**WHAT THE TASK ASKS**: Task for the records below: please copy exactly, and only, the lines from the one containing "purple brick D2" to the last line, both included, leaving out the pictures.

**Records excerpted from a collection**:
---
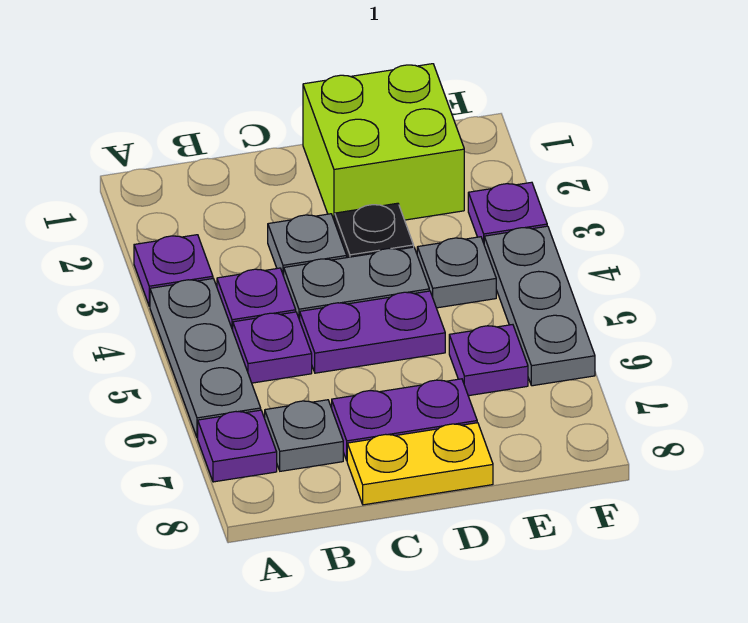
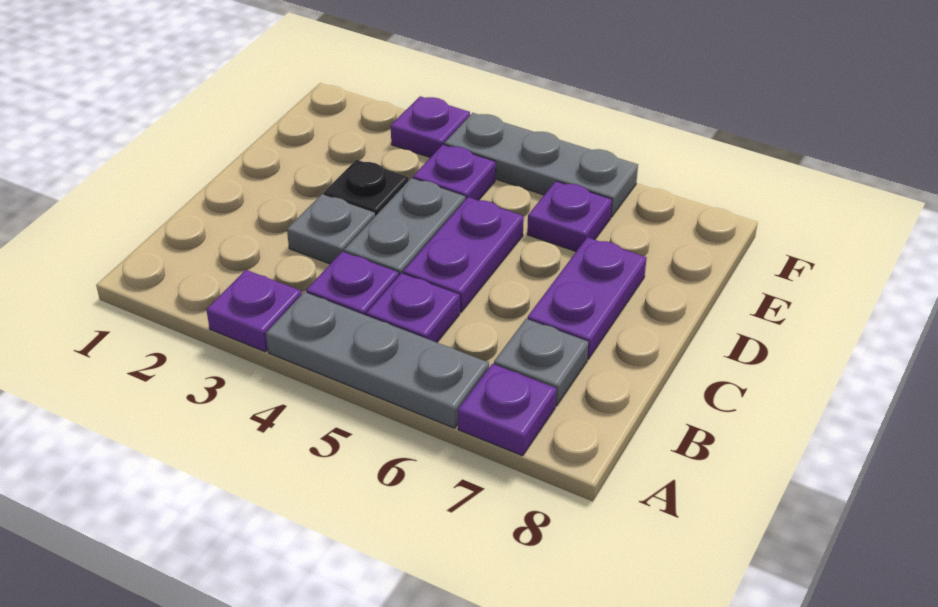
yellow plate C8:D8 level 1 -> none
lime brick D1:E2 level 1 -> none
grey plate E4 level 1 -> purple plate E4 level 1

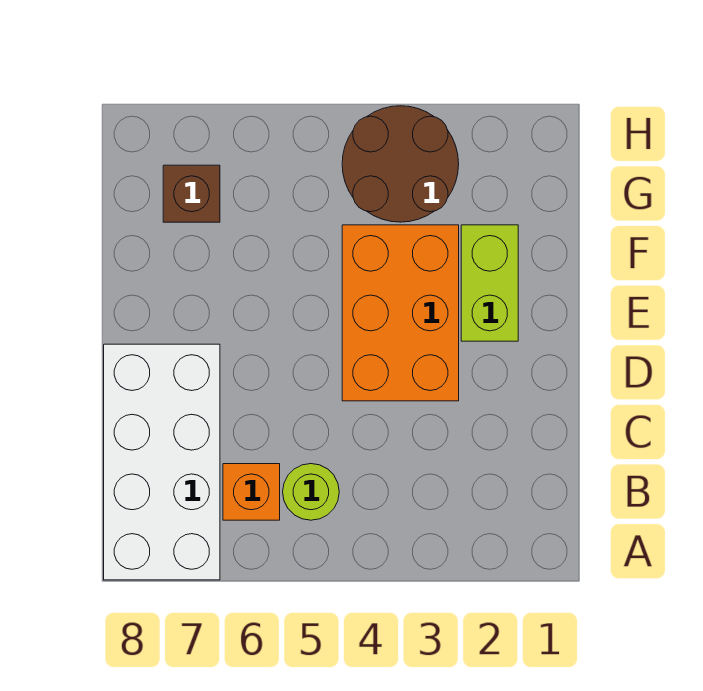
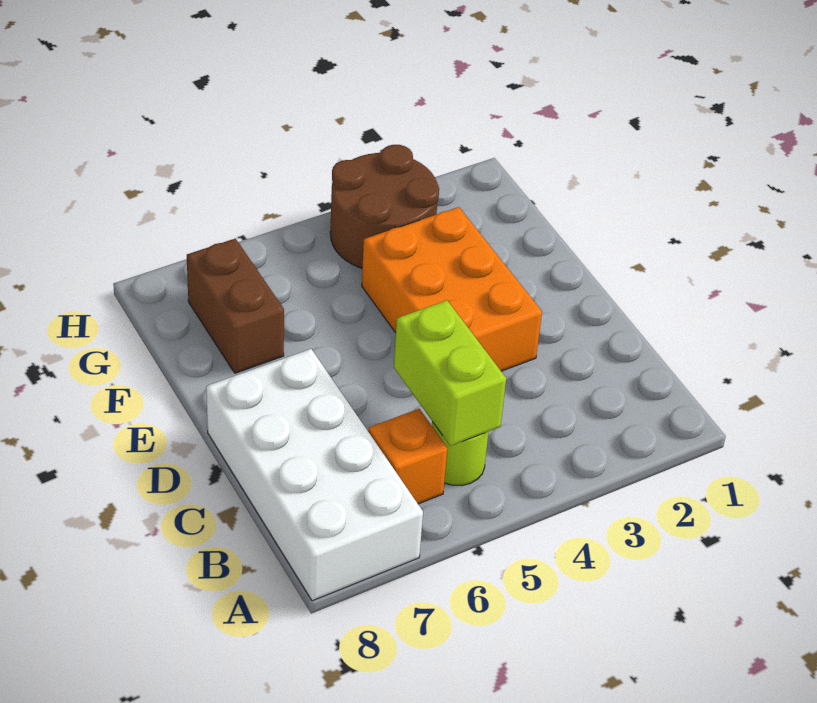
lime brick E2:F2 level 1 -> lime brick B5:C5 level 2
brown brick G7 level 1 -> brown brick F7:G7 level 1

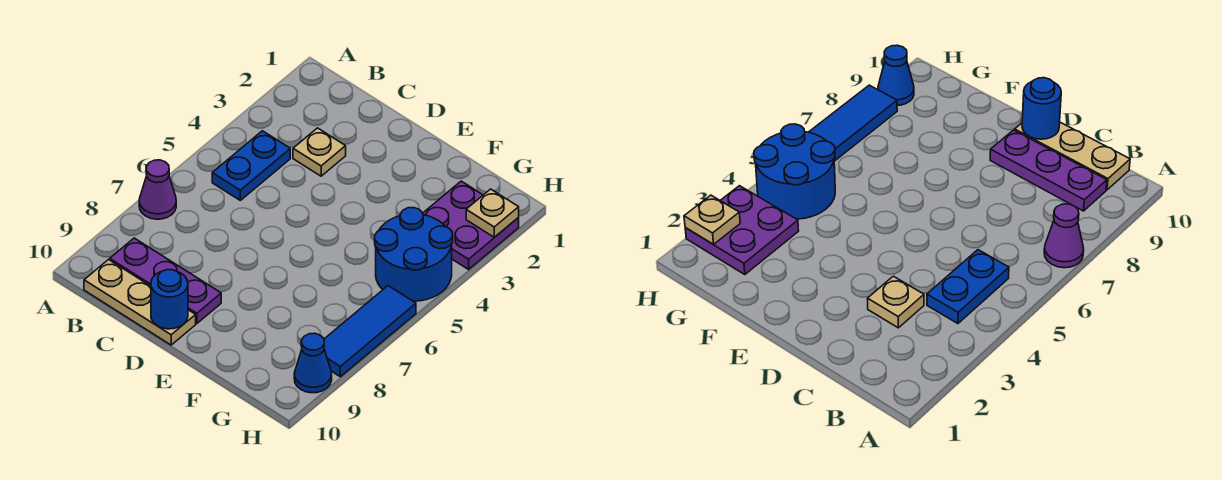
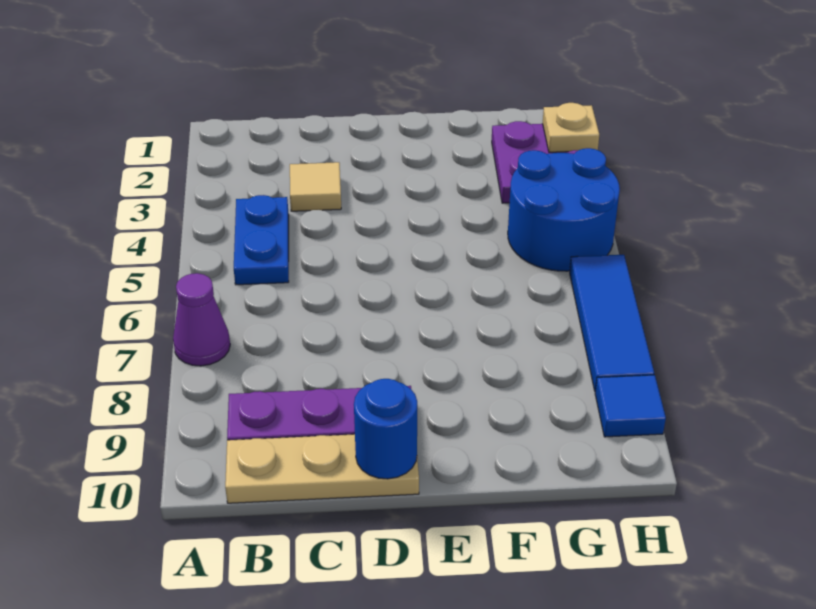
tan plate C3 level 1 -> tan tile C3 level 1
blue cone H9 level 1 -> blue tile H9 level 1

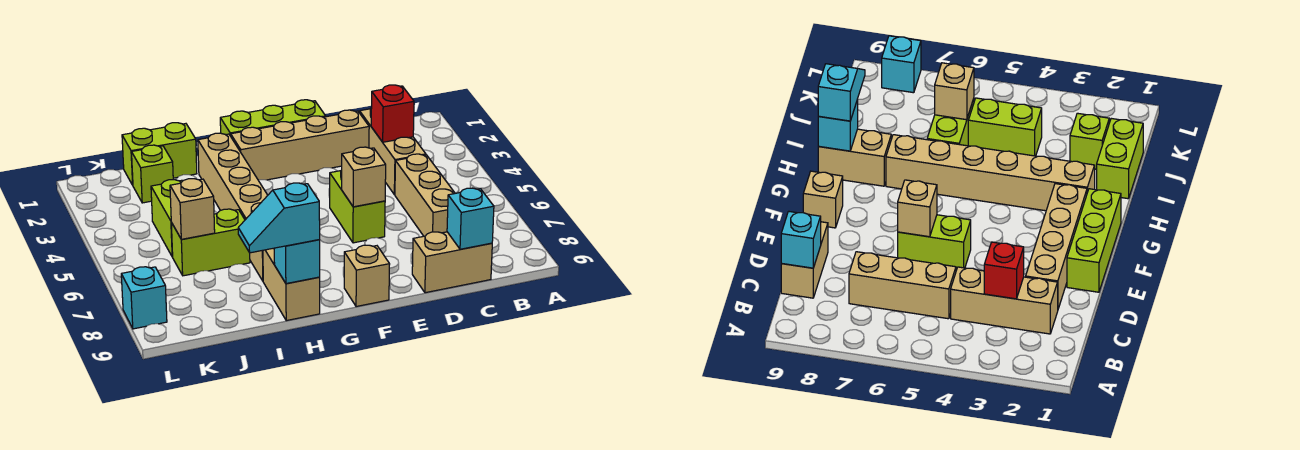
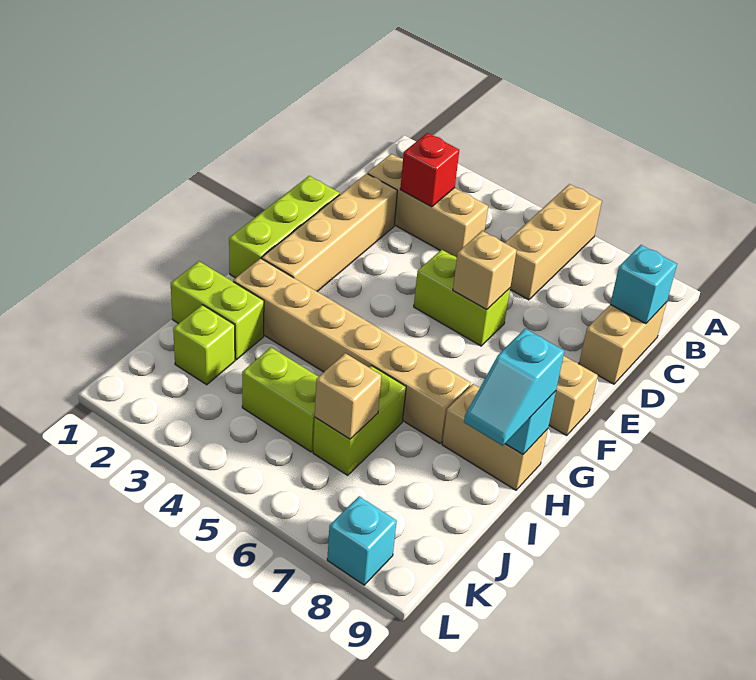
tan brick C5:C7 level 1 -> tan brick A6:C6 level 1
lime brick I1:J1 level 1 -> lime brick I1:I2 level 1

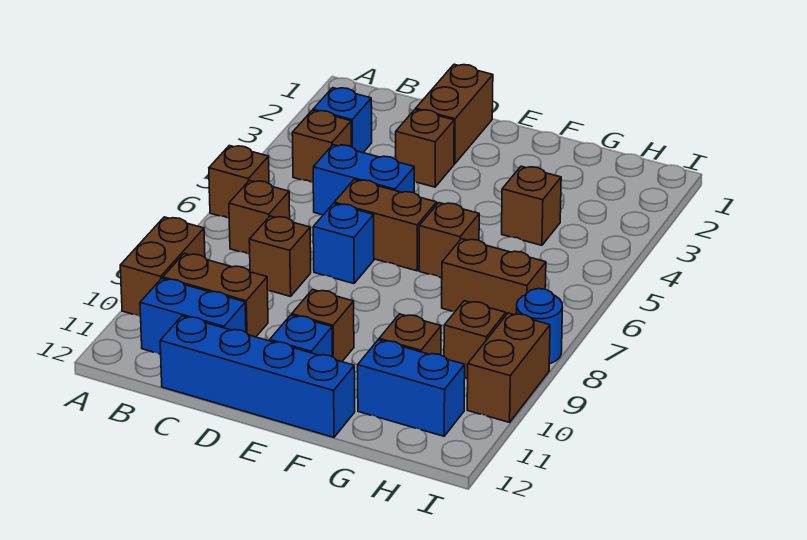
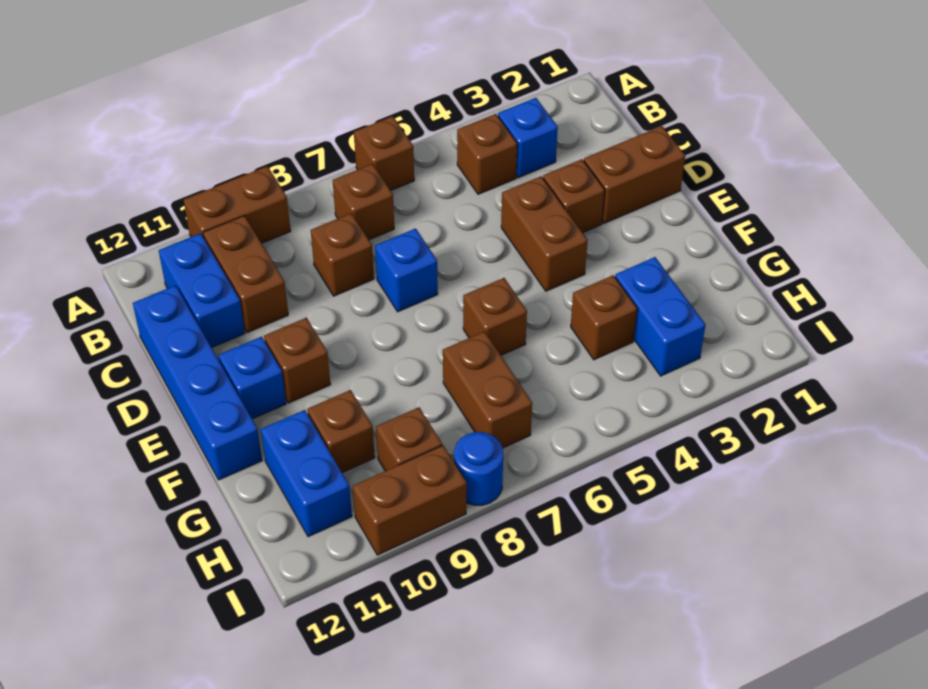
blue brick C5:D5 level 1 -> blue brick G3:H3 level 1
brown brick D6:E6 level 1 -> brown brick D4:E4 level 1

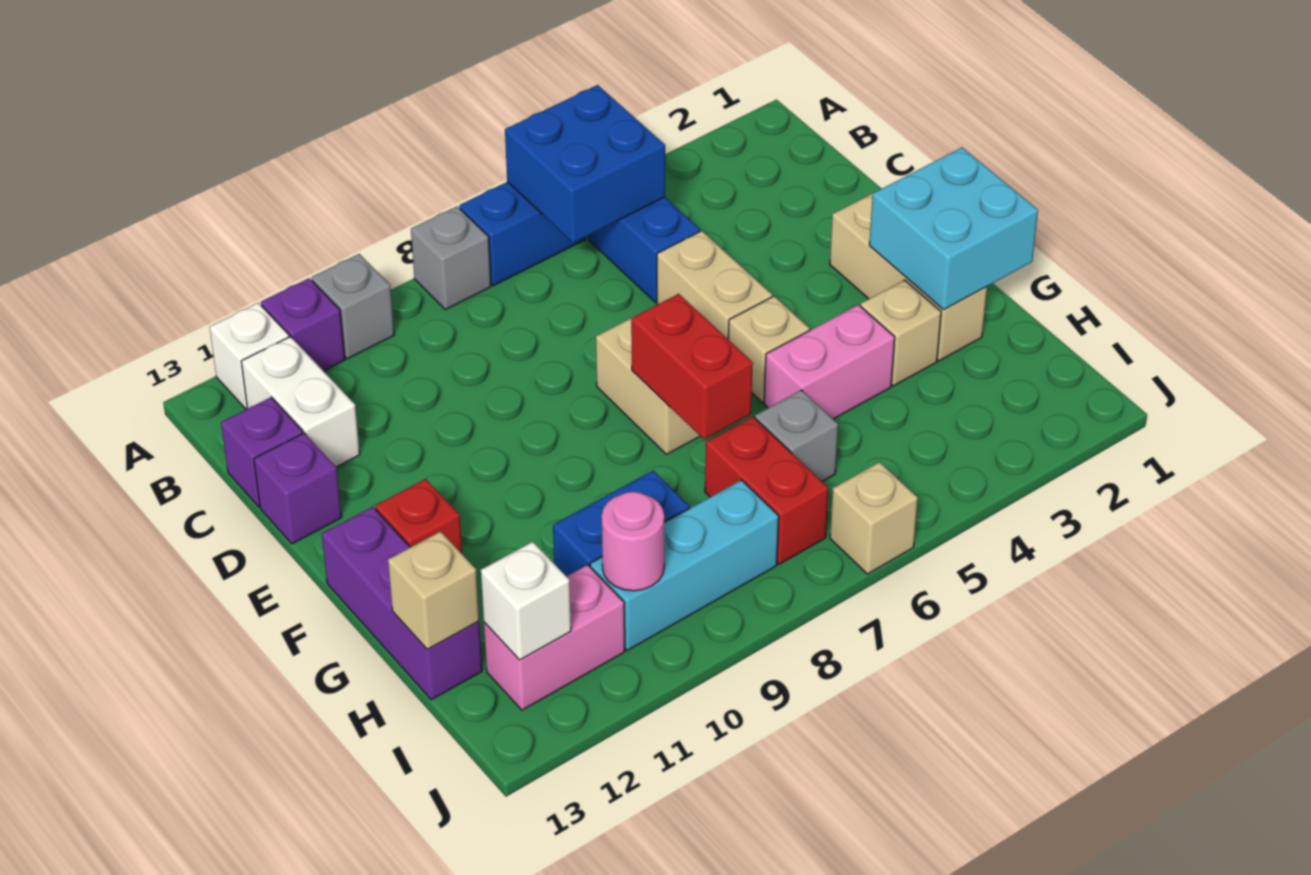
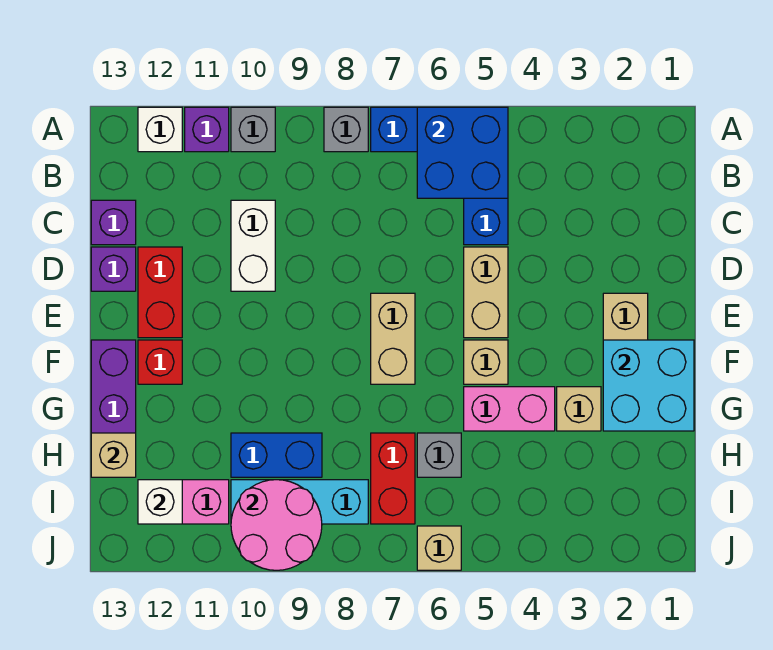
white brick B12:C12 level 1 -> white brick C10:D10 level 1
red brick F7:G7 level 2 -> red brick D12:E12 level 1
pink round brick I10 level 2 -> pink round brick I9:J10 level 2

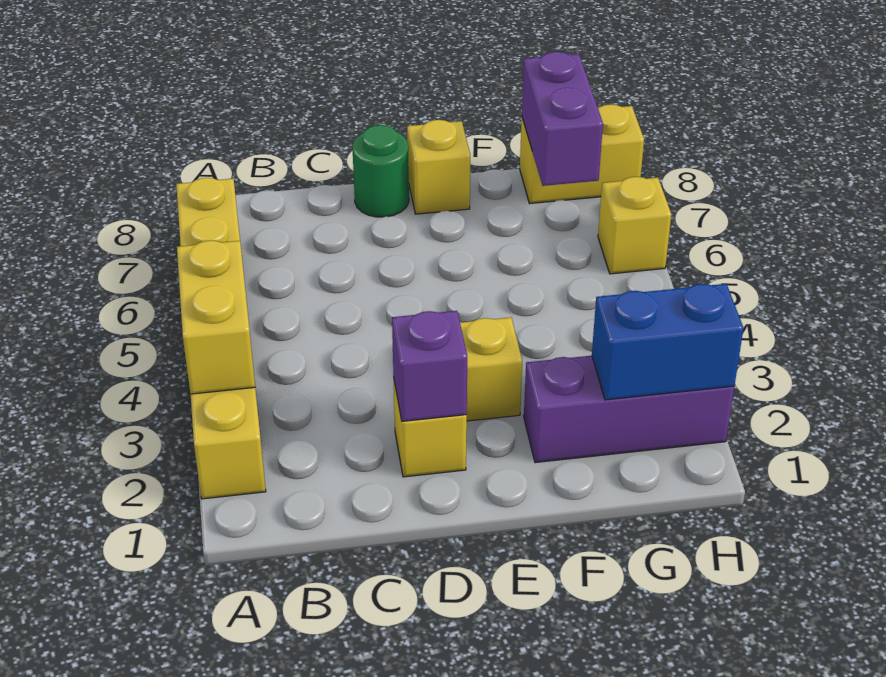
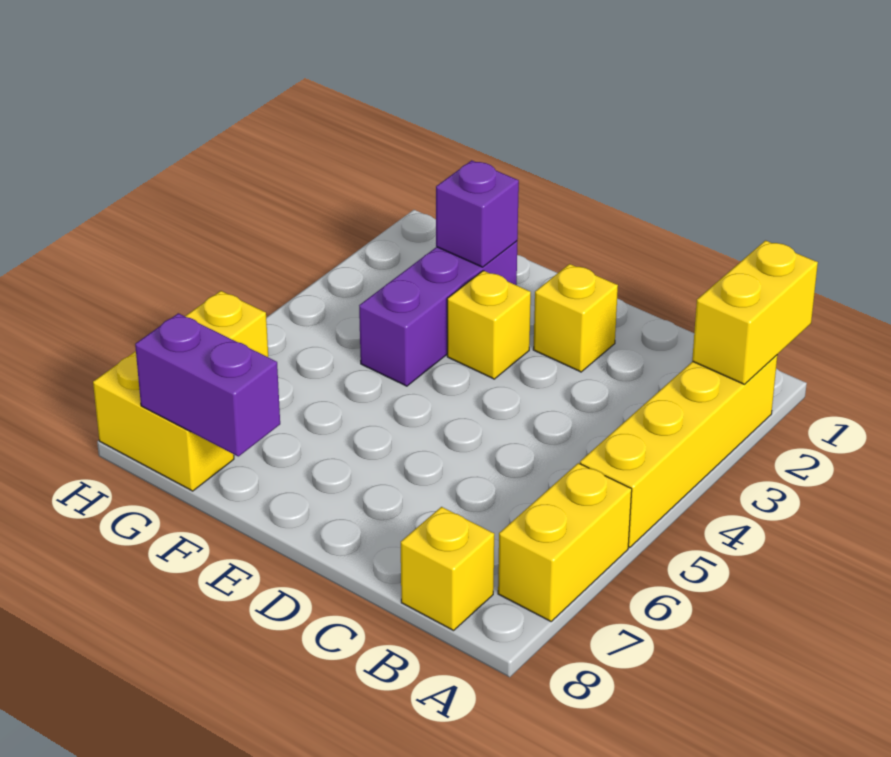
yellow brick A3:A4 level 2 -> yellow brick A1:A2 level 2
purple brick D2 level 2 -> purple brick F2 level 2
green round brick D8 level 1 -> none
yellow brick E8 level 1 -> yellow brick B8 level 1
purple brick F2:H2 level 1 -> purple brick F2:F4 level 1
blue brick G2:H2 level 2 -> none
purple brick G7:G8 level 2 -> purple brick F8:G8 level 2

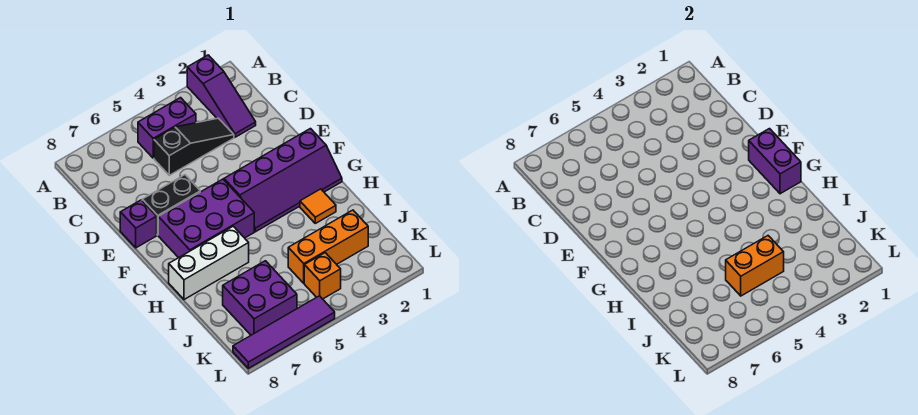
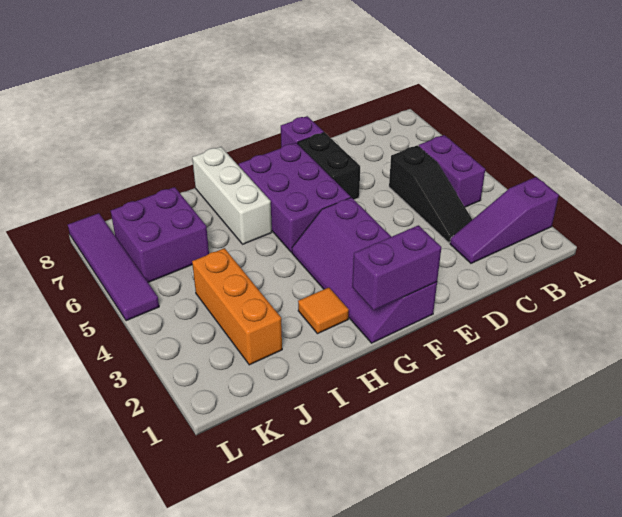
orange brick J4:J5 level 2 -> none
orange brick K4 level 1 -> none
---
**ANSWER BOX**:
purple brick D2 level 2 -> purple brick F2 level 2
green round brick D8 level 1 -> none
yellow brick E8 level 1 -> yellow brick B8 level 1
purple brick F2:H2 level 1 -> purple brick F2:F4 level 1
blue brick G2:H2 level 2 -> none
purple brick G7:G8 level 2 -> purple brick F8:G8 level 2

orange brick J4:J5 level 2 -> none
orange brick K4 level 1 -> none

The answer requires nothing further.